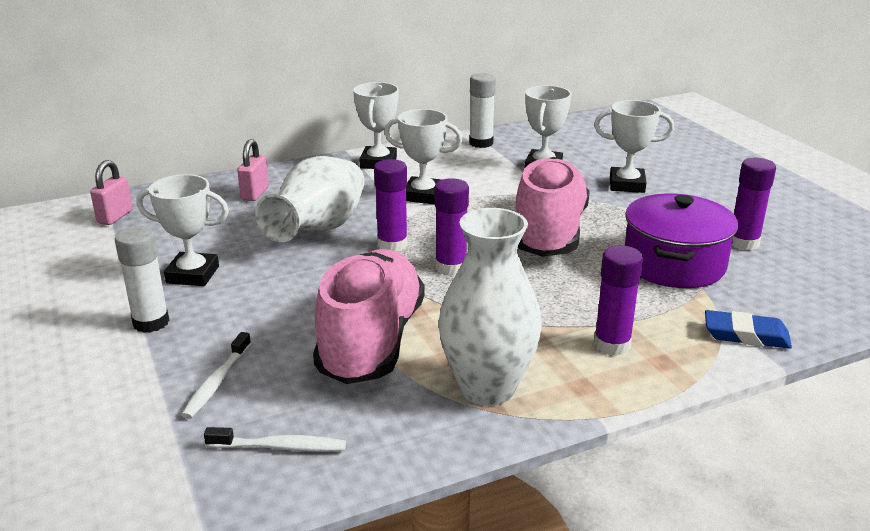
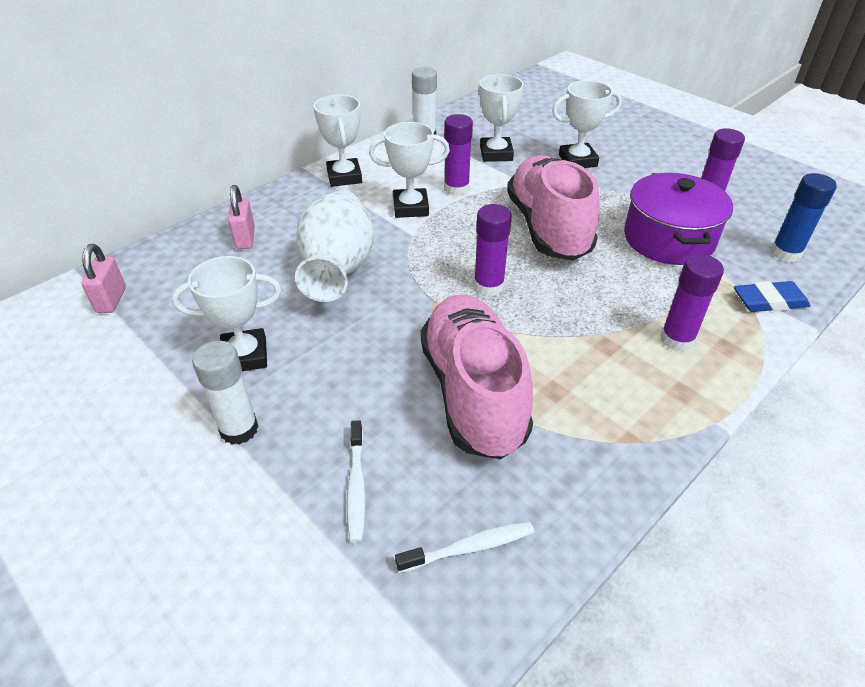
camera: 20 degrees left, 15 degrees up
(392, 245) = (419, 272): purple glue stick -> purple glue stick (456, 188)
(487, 388) = (608, 418): white vase -> none
(803, 299) = (785, 253): none -> blue glue stick

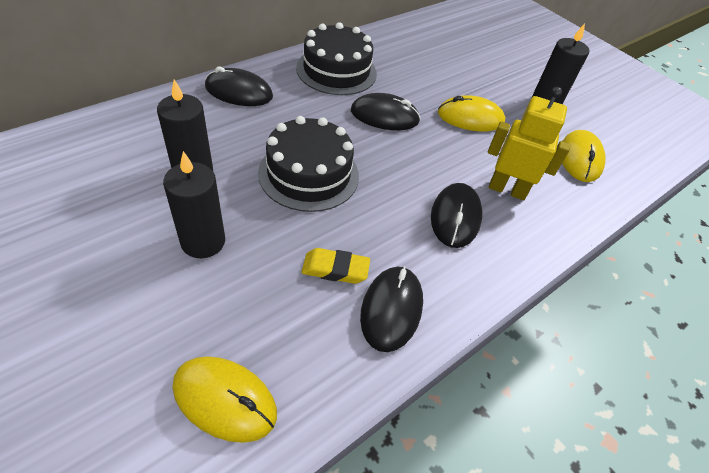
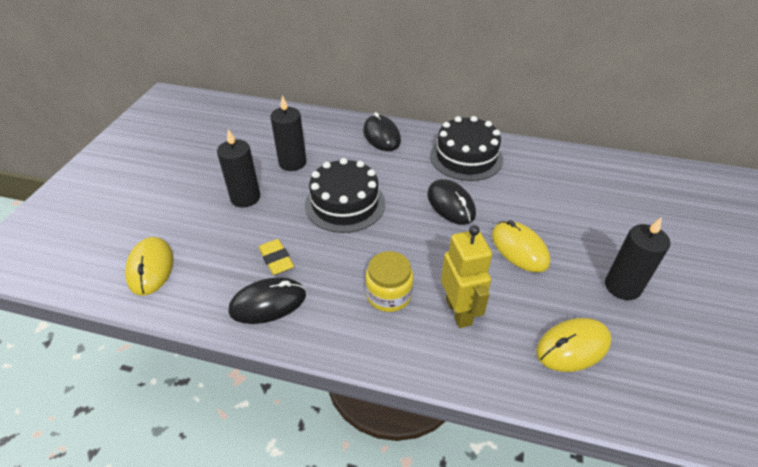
camera: 60 degrees right, 5 degrees down
(455, 217) = (389, 295): black mouse -> yellow jar

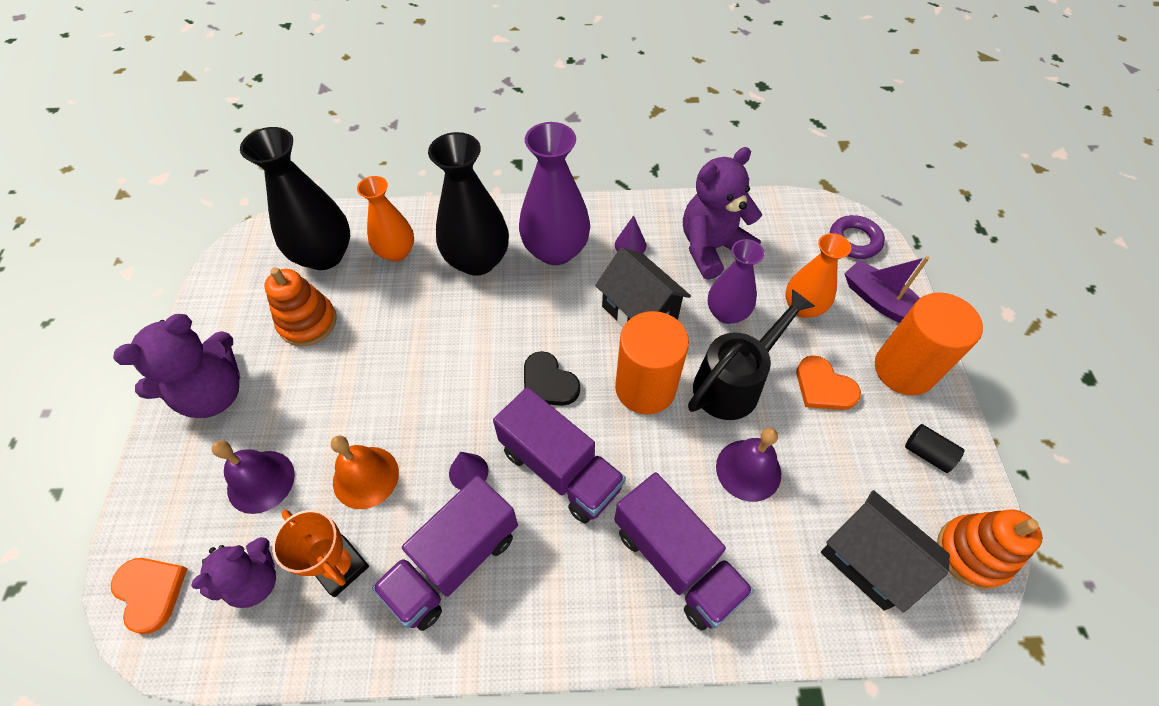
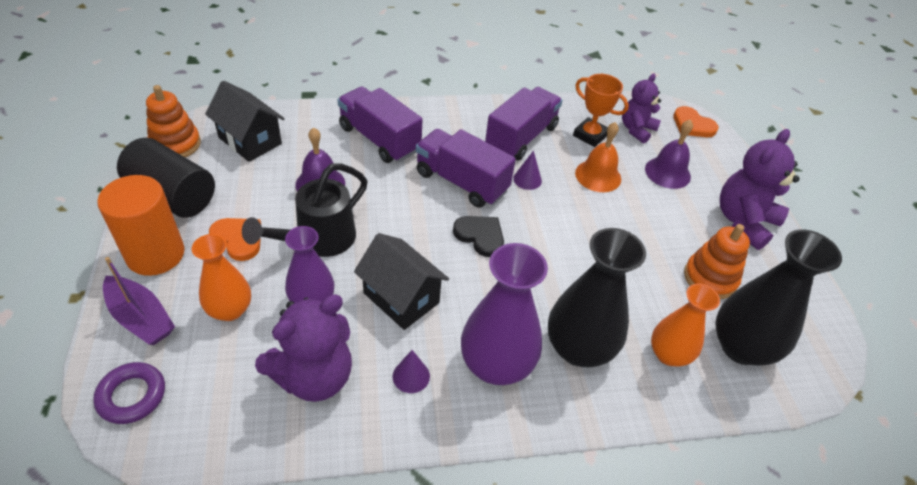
camera: 170 degrees right, 10 degrees down
(645, 388) = (397, 234): orange cylinder -> none
(927, 453) = (173, 195): black cylinder -> black cylinder, size x2.25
■ ■ ■ ■
THE PROBLEM:
In the answer, give only the lines from the top of the data above through the line with "camera: 60 degrees right, 5 degrees down", reproduced exactly; no picture may appear.

RESULT OF THE EXERCISE:
camera: 20 degrees left, 15 degrees up
(392, 245) = (419, 272): purple glue stick -> purple glue stick (456, 188)
(487, 388) = (608, 418): white vase -> none
(803, 299) = (785, 253): none -> blue glue stick

camera: 60 degrees right, 5 degrees down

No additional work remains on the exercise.